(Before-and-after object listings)
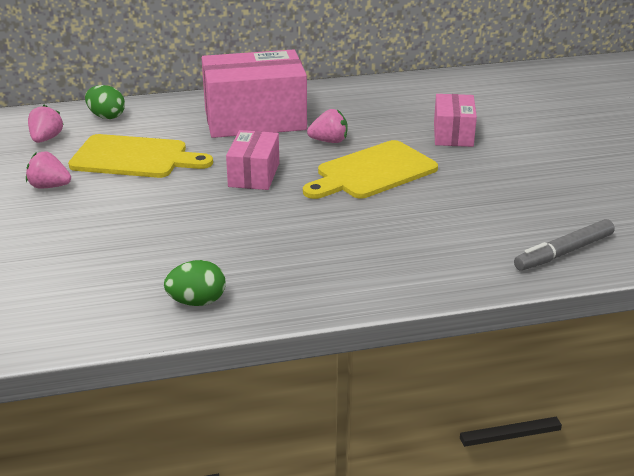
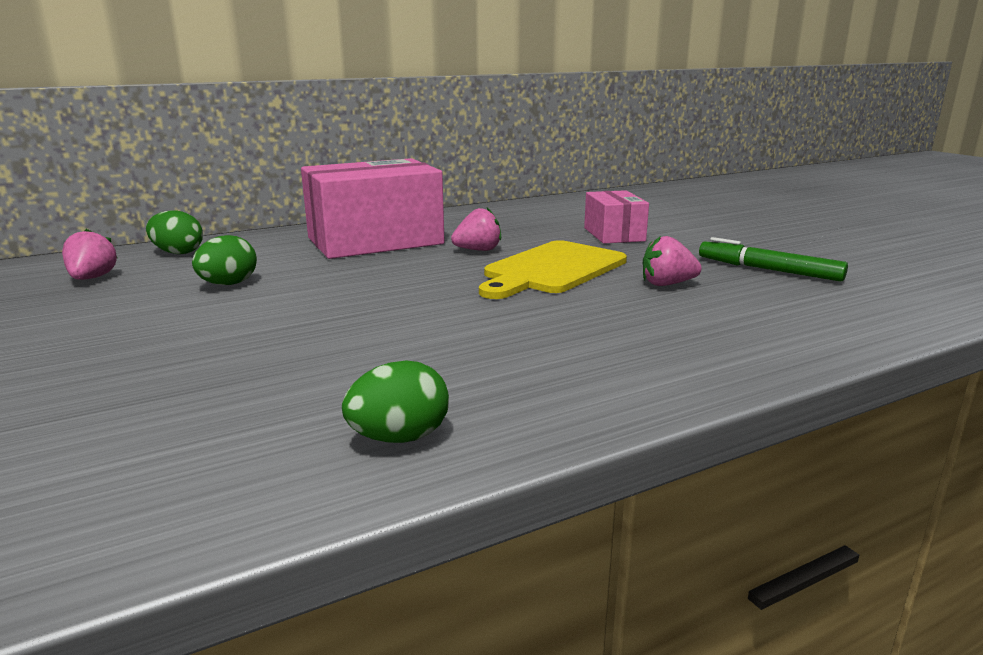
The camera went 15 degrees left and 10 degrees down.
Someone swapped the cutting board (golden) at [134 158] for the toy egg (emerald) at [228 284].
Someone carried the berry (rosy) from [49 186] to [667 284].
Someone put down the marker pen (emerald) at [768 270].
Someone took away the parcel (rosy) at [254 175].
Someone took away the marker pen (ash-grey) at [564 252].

Exercise objective :: In the data above, find each line where the string "marker" appears, then copy it.

Your response ::
Someone put down the marker pen (emerald) at [768 270].
Someone took away the marker pen (ash-grey) at [564 252].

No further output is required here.